-- TASK GOAL --
Once the images are removed, repeat all of the entries exactly.

-- RECORDS SHOWN --
========================

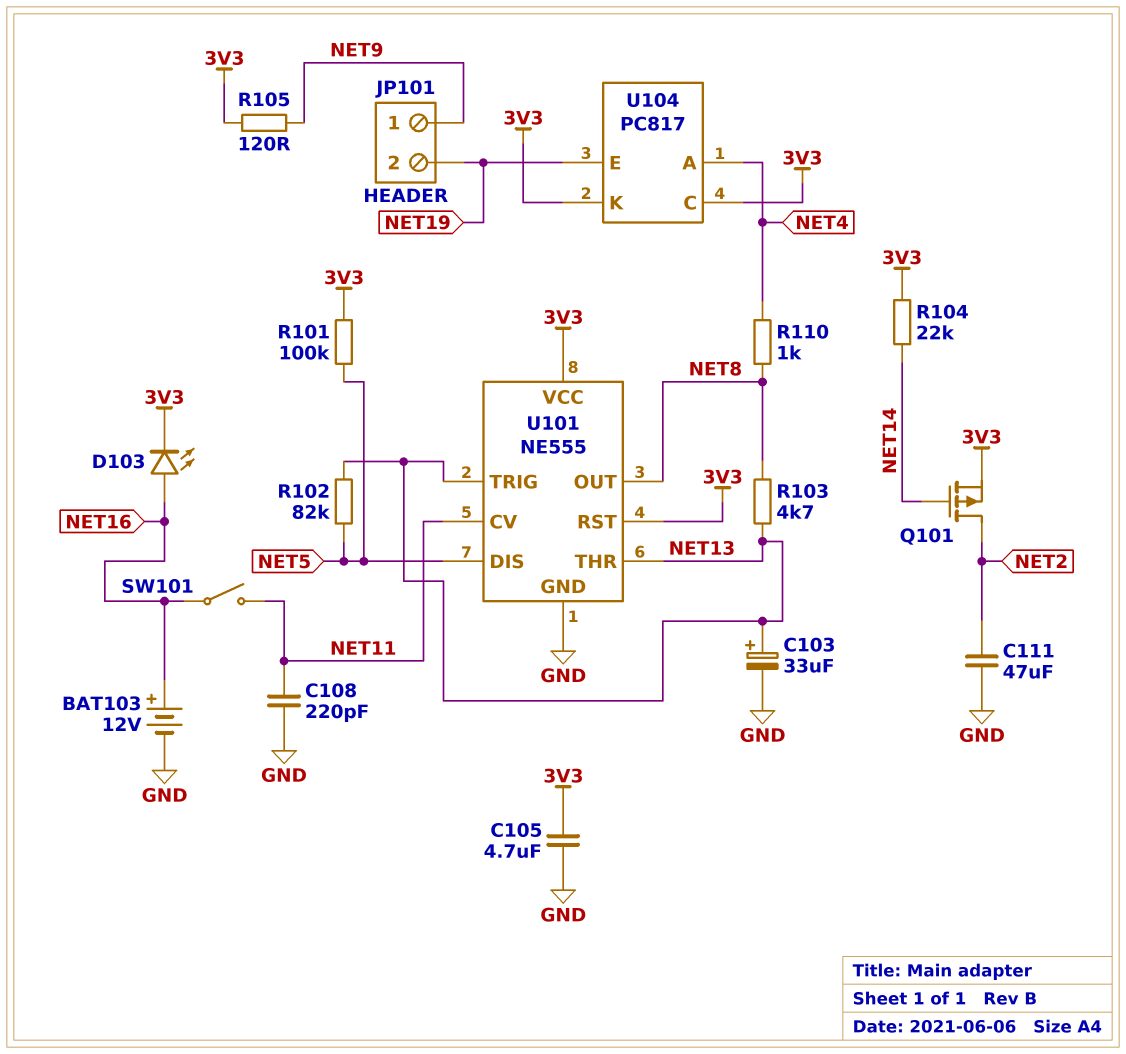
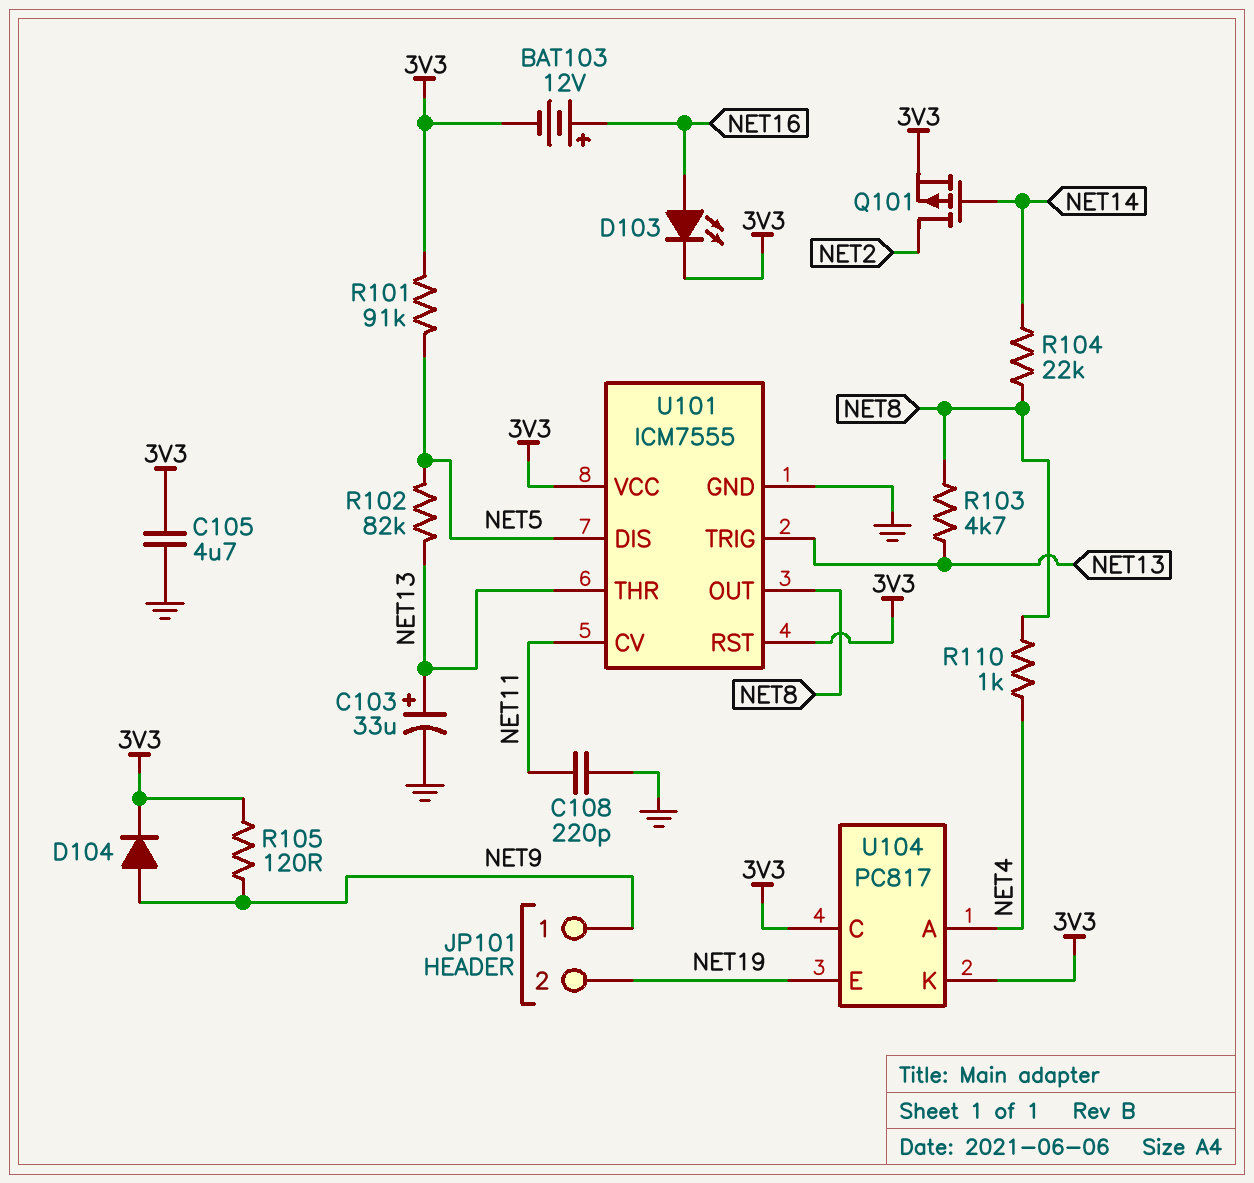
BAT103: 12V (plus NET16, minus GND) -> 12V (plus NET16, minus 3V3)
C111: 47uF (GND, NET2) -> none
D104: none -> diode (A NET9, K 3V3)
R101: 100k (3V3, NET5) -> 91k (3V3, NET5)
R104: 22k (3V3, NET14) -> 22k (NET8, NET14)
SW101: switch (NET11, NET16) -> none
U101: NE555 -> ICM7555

========================

-- RESPONSE AREA --
BAT103: 12V (plus NET16, minus GND) -> 12V (plus NET16, minus 3V3)
C111: 47uF (GND, NET2) -> none
D104: none -> diode (A NET9, K 3V3)
R101: 100k (3V3, NET5) -> 91k (3V3, NET5)
R104: 22k (3V3, NET14) -> 22k (NET8, NET14)
SW101: switch (NET11, NET16) -> none
U101: NE555 -> ICM7555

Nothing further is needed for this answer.